Print, in exact form, the lines below from the one containing "yellow circle: (63, 40) -> (91, 17), moved" through the one containing "blue cross: (183, 195) -> (427, 343), moved", and omit all others.

========================

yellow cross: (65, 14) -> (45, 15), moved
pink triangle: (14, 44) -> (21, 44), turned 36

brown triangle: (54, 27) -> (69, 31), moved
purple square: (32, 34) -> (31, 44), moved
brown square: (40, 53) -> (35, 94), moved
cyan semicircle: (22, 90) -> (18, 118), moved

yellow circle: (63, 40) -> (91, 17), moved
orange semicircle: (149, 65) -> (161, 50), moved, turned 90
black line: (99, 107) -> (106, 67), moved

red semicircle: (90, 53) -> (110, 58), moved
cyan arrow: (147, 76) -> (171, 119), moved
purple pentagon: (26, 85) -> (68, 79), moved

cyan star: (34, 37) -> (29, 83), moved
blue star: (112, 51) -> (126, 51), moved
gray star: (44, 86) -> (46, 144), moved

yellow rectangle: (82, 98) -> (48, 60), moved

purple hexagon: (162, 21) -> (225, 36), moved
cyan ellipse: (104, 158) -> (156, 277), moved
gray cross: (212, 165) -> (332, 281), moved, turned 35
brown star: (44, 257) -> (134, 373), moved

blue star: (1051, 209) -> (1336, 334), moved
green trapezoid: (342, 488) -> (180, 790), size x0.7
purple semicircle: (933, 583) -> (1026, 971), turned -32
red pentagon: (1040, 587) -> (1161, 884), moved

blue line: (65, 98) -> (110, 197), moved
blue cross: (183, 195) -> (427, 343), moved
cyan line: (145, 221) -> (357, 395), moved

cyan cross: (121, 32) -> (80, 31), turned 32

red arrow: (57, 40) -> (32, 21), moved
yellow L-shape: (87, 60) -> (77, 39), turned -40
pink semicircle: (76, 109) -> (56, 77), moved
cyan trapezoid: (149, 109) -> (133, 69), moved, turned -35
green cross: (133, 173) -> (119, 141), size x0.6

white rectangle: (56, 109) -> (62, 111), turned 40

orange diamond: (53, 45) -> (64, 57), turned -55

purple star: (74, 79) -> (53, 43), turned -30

========================

REPLY:
yellow circle: (63, 40) -> (91, 17), moved
orange semicircle: (149, 65) -> (161, 50), moved, turned 90
black line: (99, 107) -> (106, 67), moved

red semicircle: (90, 53) -> (110, 58), moved
cyan arrow: (147, 76) -> (171, 119), moved
purple pentagon: (26, 85) -> (68, 79), moved

cyan star: (34, 37) -> (29, 83), moved
blue star: (112, 51) -> (126, 51), moved
gray star: (44, 86) -> (46, 144), moved

yellow rectangle: (82, 98) -> (48, 60), moved

purple hexagon: (162, 21) -> (225, 36), moved
cyan ellipse: (104, 158) -> (156, 277), moved
gray cross: (212, 165) -> (332, 281), moved, turned 35
brown star: (44, 257) -> (134, 373), moved

blue star: (1051, 209) -> (1336, 334), moved
green trapezoid: (342, 488) -> (180, 790), size x0.7
purple semicircle: (933, 583) -> (1026, 971), turned -32
red pentagon: (1040, 587) -> (1161, 884), moved

blue line: (65, 98) -> (110, 197), moved
blue cross: (183, 195) -> (427, 343), moved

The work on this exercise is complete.